PROBLEM TO WORK ON ->
Only the lines from the one containing "plant: (453, 184)" through the last line of the listing are to be given again, exactly as they appear.

THE DATA ->
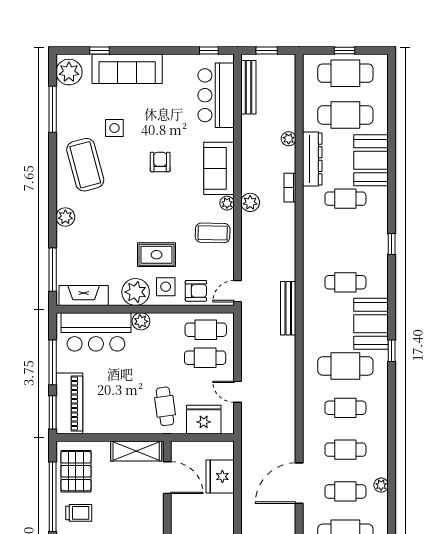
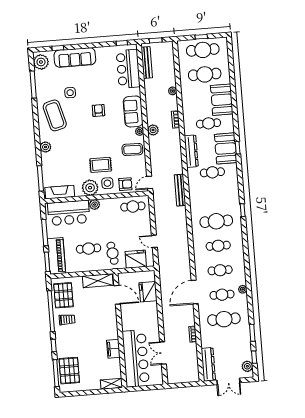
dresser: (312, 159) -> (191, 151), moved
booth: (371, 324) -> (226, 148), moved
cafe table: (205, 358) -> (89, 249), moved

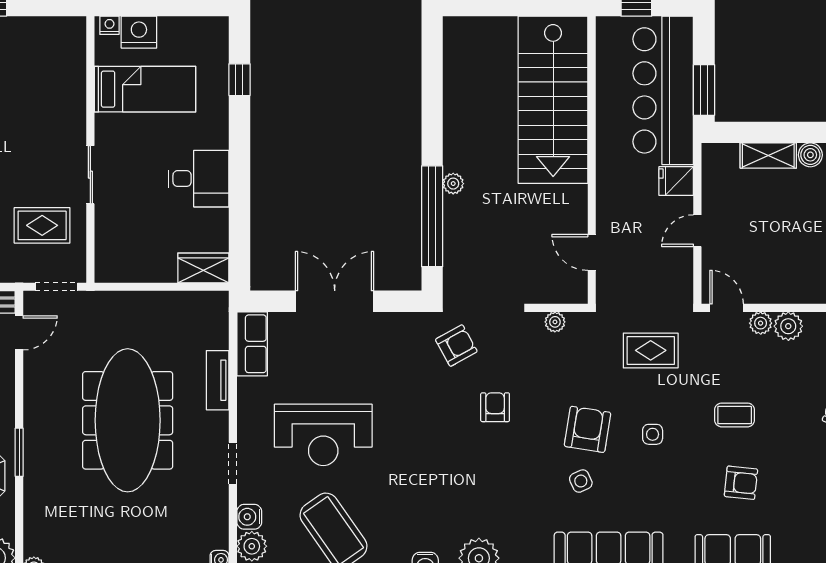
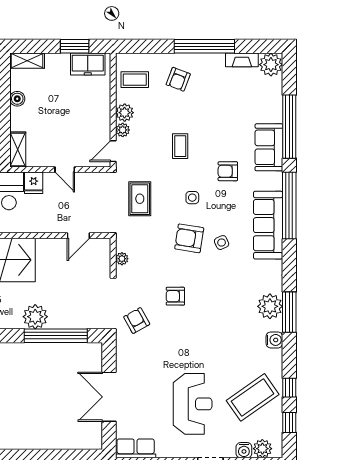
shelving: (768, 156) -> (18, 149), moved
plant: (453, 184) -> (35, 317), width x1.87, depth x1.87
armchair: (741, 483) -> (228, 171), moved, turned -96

OUTPUT BELOW ->
plant: (453, 184) -> (35, 317), width x1.87, depth x1.87
armchair: (741, 483) -> (228, 171), moved, turned -96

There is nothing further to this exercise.